=== What needs to be done ===
The answer must reproduce the listing exactly, with every picture left out.

[Source material Boundary: Start]

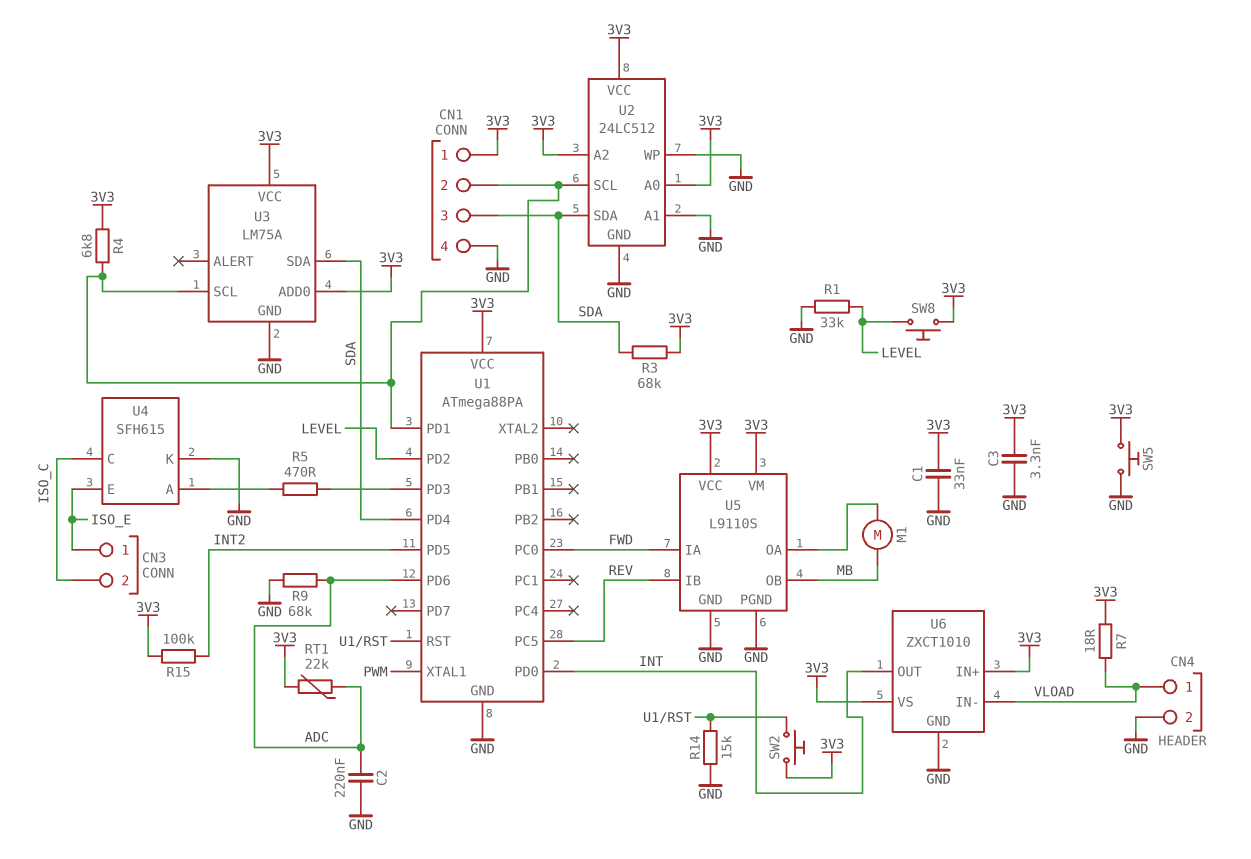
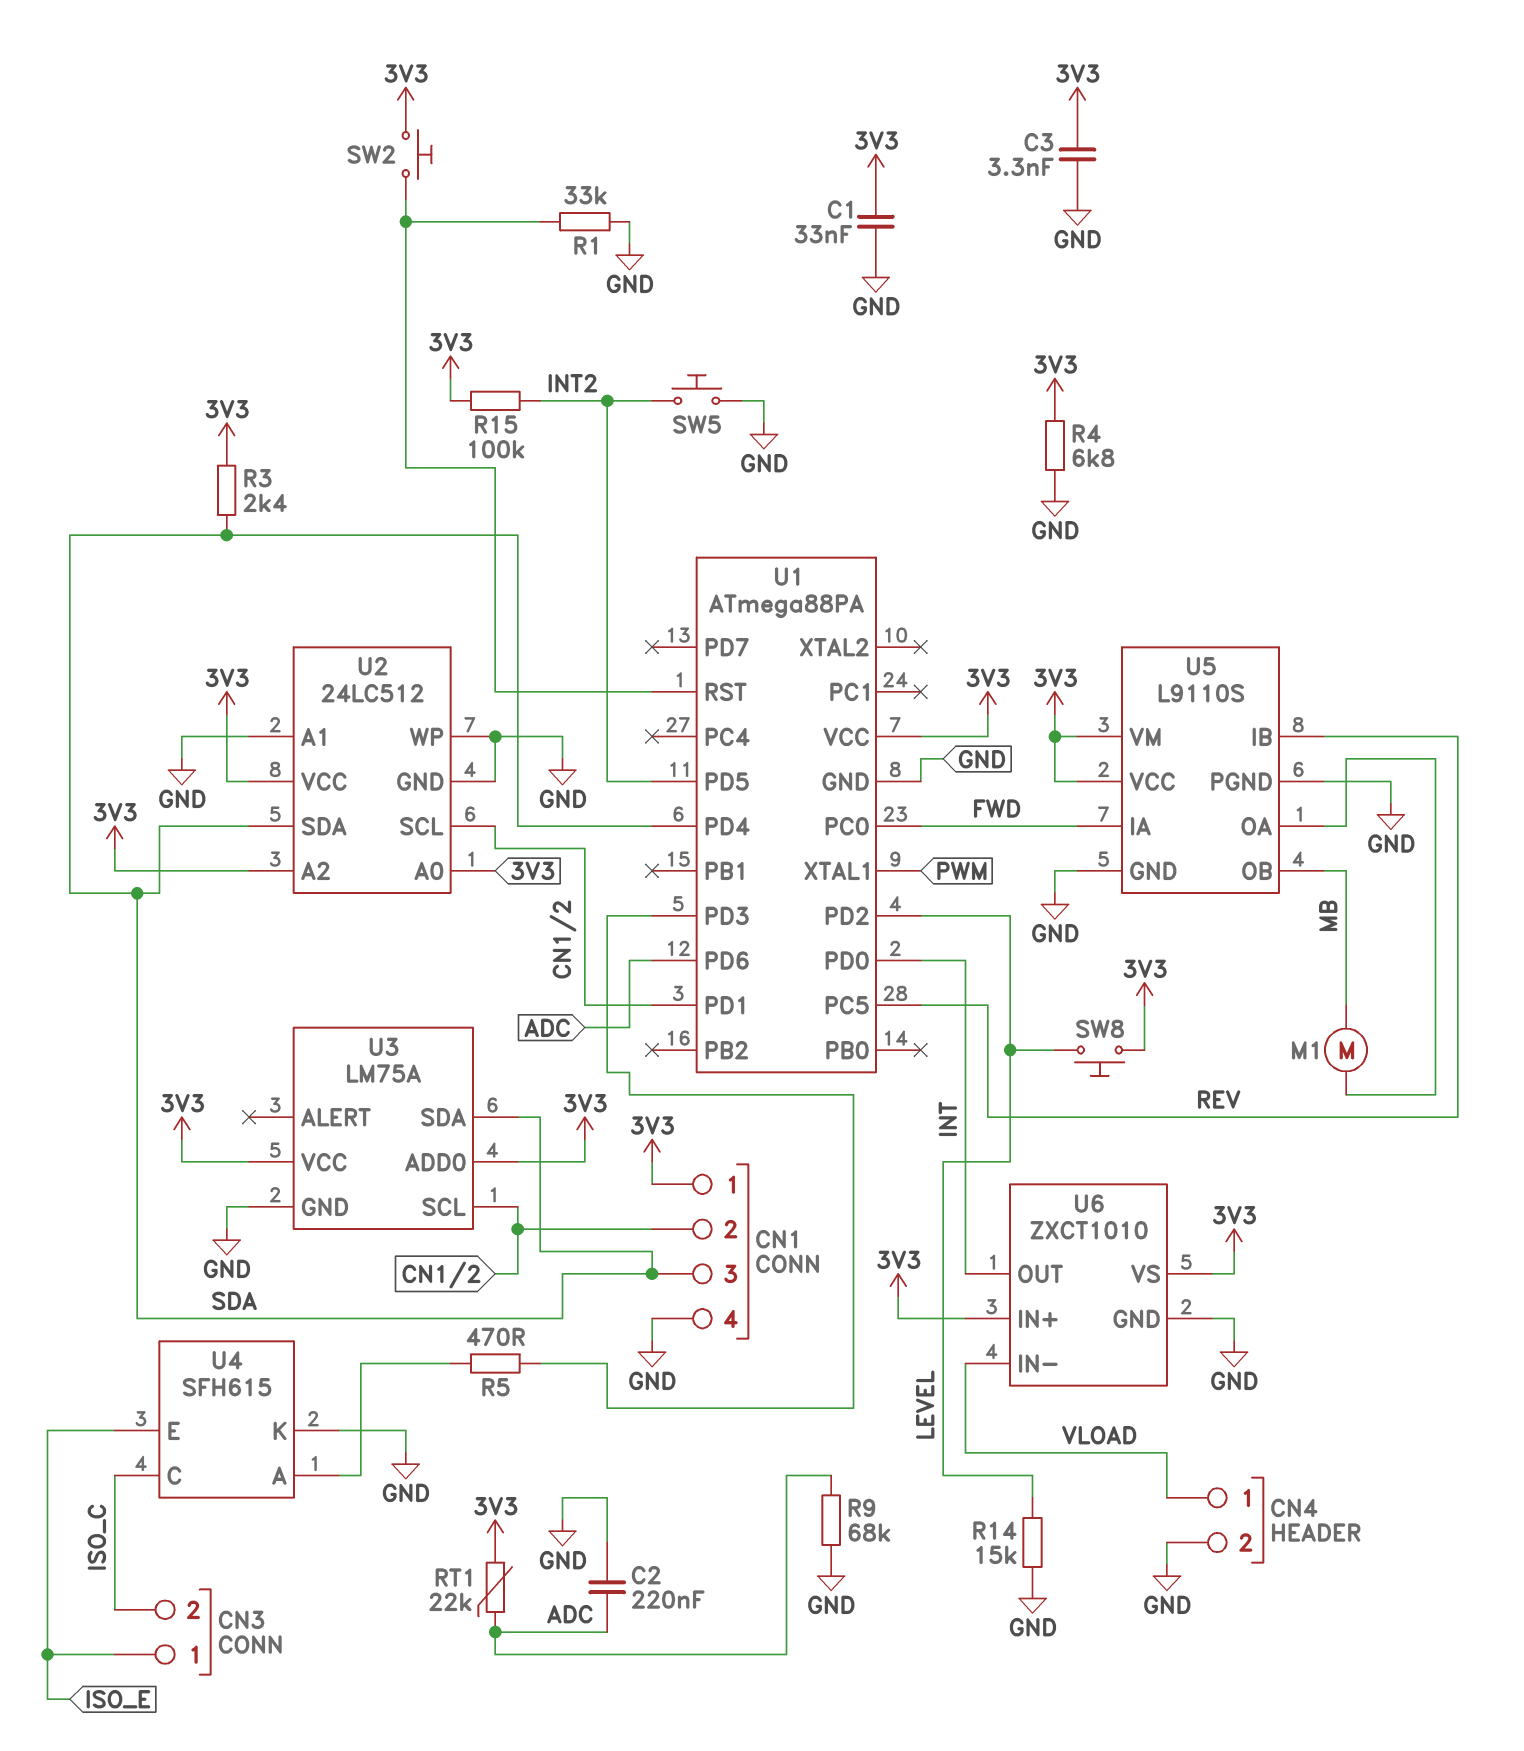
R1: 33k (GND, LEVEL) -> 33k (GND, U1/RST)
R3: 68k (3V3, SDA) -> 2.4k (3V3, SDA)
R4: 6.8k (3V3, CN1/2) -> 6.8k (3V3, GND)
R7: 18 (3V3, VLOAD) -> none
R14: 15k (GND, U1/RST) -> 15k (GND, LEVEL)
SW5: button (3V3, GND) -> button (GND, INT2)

[Source material Boundary: End]

=== Solution to this problem ===
R1: 33k (GND, LEVEL) -> 33k (GND, U1/RST)
R3: 68k (3V3, SDA) -> 2.4k (3V3, SDA)
R4: 6.8k (3V3, CN1/2) -> 6.8k (3V3, GND)
R7: 18 (3V3, VLOAD) -> none
R14: 15k (GND, U1/RST) -> 15k (GND, LEVEL)
SW5: button (3V3, GND) -> button (GND, INT2)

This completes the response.